Working data —
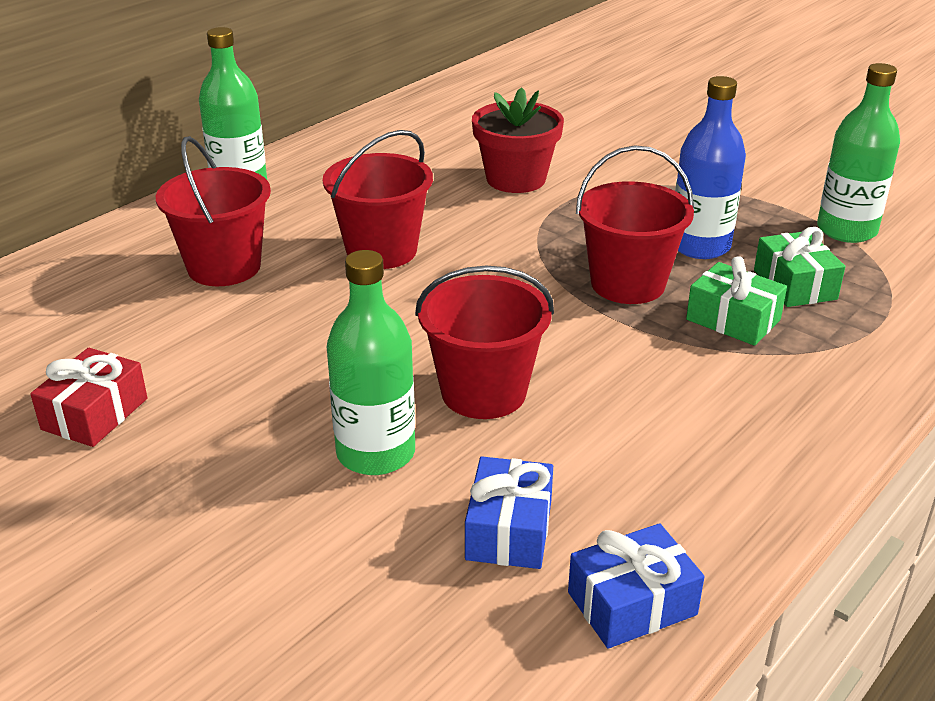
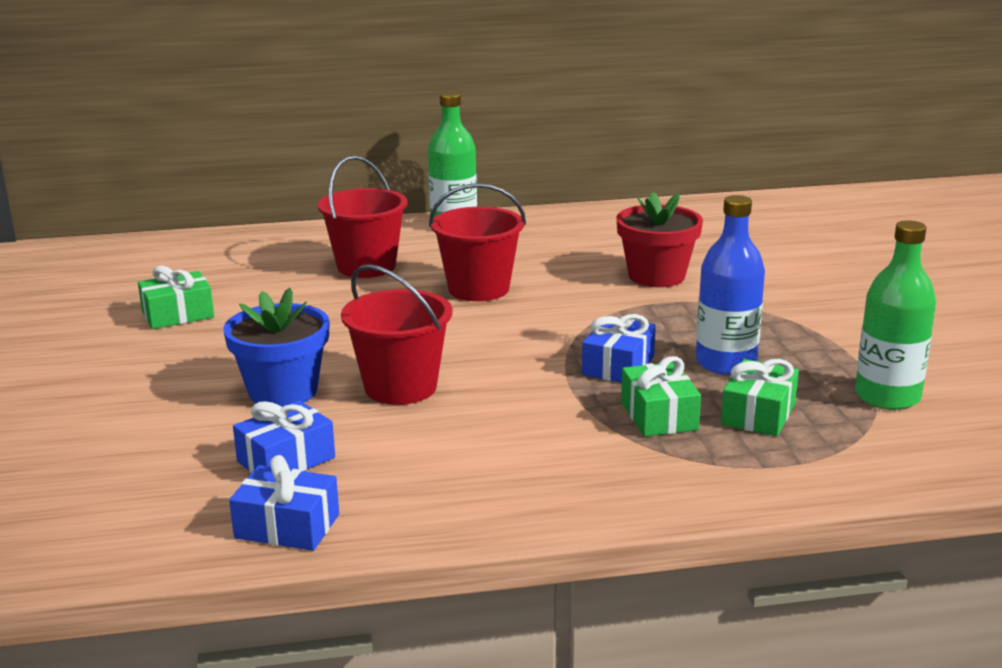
camera: 40 degrees right, 10 degrees down
red gift [30,348,148,447] -> green gift [138,266,214,329]
green bottle [327,250,415,475] -> blue flower pot [223,288,329,407]
red bucket [576,145,694,304] -> blue gift [582,314,656,383]

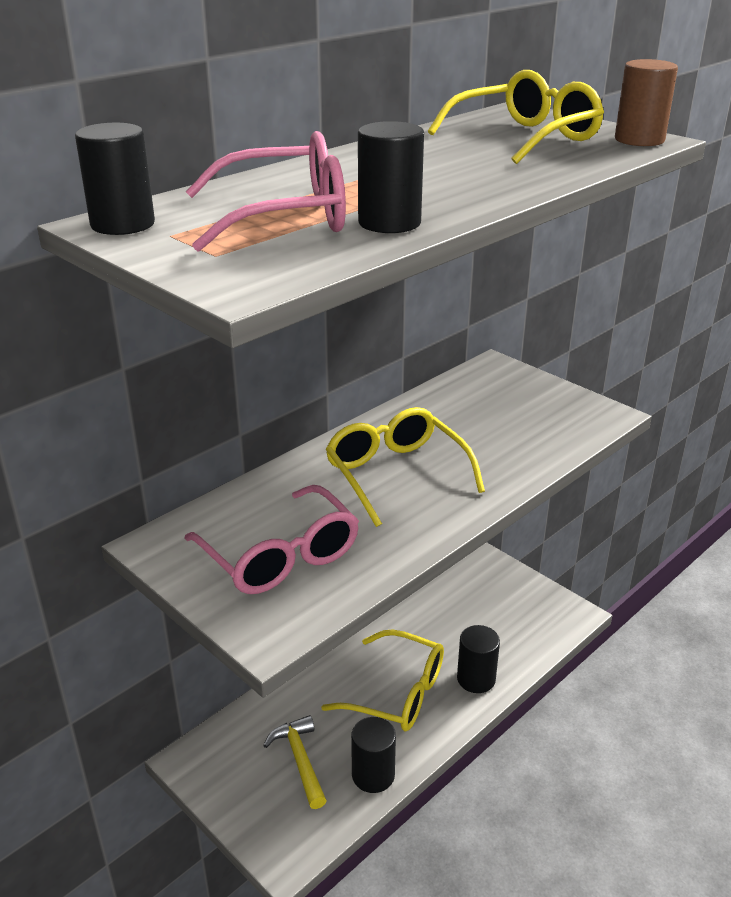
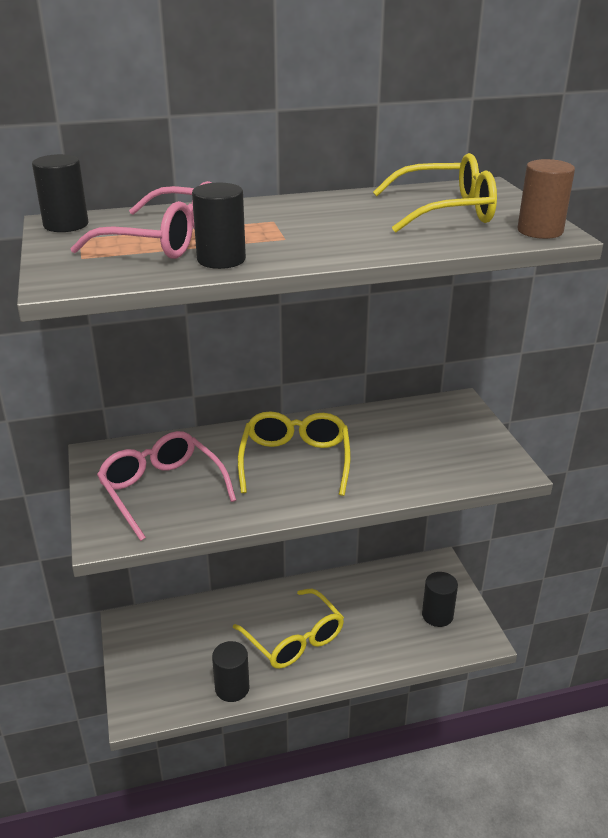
camera: 30 degrees right, 0 degrees up
pink glasses [184,485,359,594] -> pink glasses turned 150 degrees clockwise [97,431,236,541]
yellow hammer [263,715,327,809] -> none
black cylinder [457,625,500,693] -> black cylinder moved to [422,572,458,627]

What is expected —
Please print the lines from the one holding "red bucket [576,145,694,304]" through the end of the records above, unchanged and with the pictures left out.

Answer section —
red bucket [576,145,694,304] -> blue gift [582,314,656,383]

camera: 30 degrees right, 0 degrees up
pink glasses [184,485,359,594] -> pink glasses turned 150 degrees clockwise [97,431,236,541]
yellow hammer [263,715,327,809] -> none
black cylinder [457,625,500,693] -> black cylinder moved to [422,572,458,627]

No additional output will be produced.